ASSIGNMENT
Copy the records exactly, leaving out every picture.

INFORMATION
········

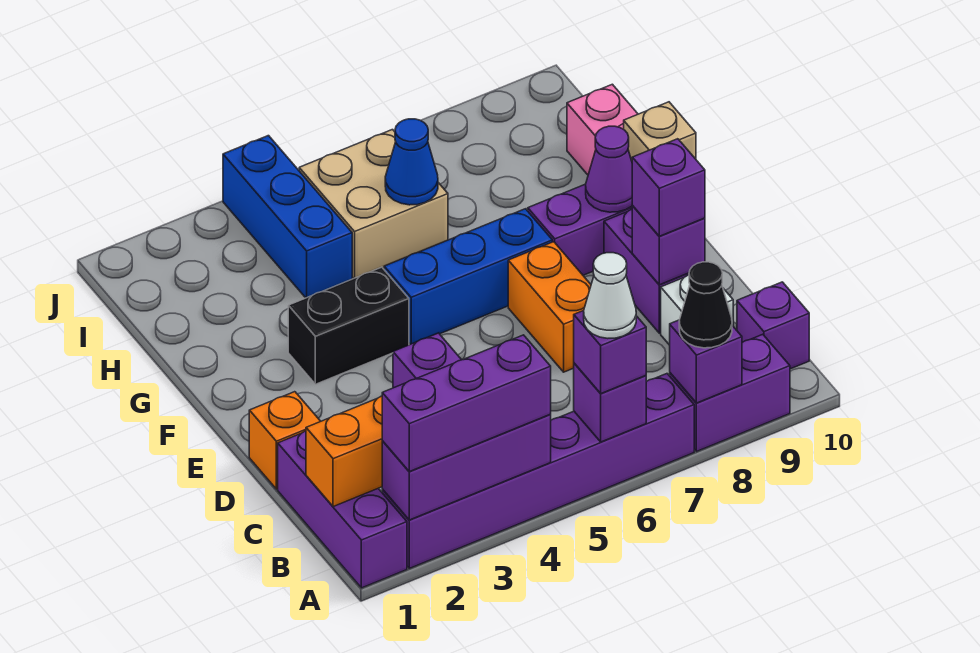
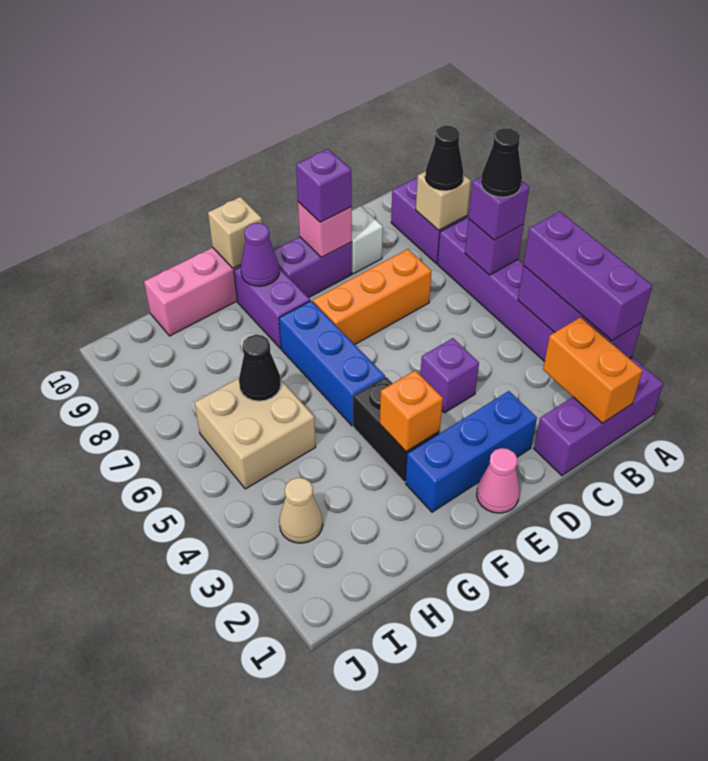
white 1x1 cone [584,253,636,338] -> black 1x1 cone [481,128,522,197]
purple 1x1 brick [670,320,742,403] -> tan 1x1 brick [416,171,471,230]
purple 1x1 brick [737,282,809,369] -> none
orange 1x1 brick [249,392,321,489] -> orange 1x1 brick moved to [380,370,443,452]
orange 1x2 brick [508,242,591,372] -> orange 1x3 brick [313,249,431,344]
purple 1x1 brick [632,206,705,285] -> pink 1x1 brick [298,202,352,257]
none -> pink 1x1 cone [477,448,520,513]
blue 1x3 brick [223,136,352,298] -> blue 1x3 brick moved to [406,391,537,512]
blue 1x1 cone [385,119,438,205] -> black 1x1 cone [239,335,281,401]
none -> tan 1x1 cone [279,478,323,543]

········

COMPLETED EXERCISE
white 1x1 cone [584,253,636,338] -> black 1x1 cone [481,128,522,197]
purple 1x1 brick [670,320,742,403] -> tan 1x1 brick [416,171,471,230]
purple 1x1 brick [737,282,809,369] -> none
orange 1x1 brick [249,392,321,489] -> orange 1x1 brick moved to [380,370,443,452]
orange 1x2 brick [508,242,591,372] -> orange 1x3 brick [313,249,431,344]
purple 1x1 brick [632,206,705,285] -> pink 1x1 brick [298,202,352,257]
none -> pink 1x1 cone [477,448,520,513]
blue 1x3 brick [223,136,352,298] -> blue 1x3 brick moved to [406,391,537,512]
blue 1x1 cone [385,119,438,205] -> black 1x1 cone [239,335,281,401]
none -> tan 1x1 cone [279,478,323,543]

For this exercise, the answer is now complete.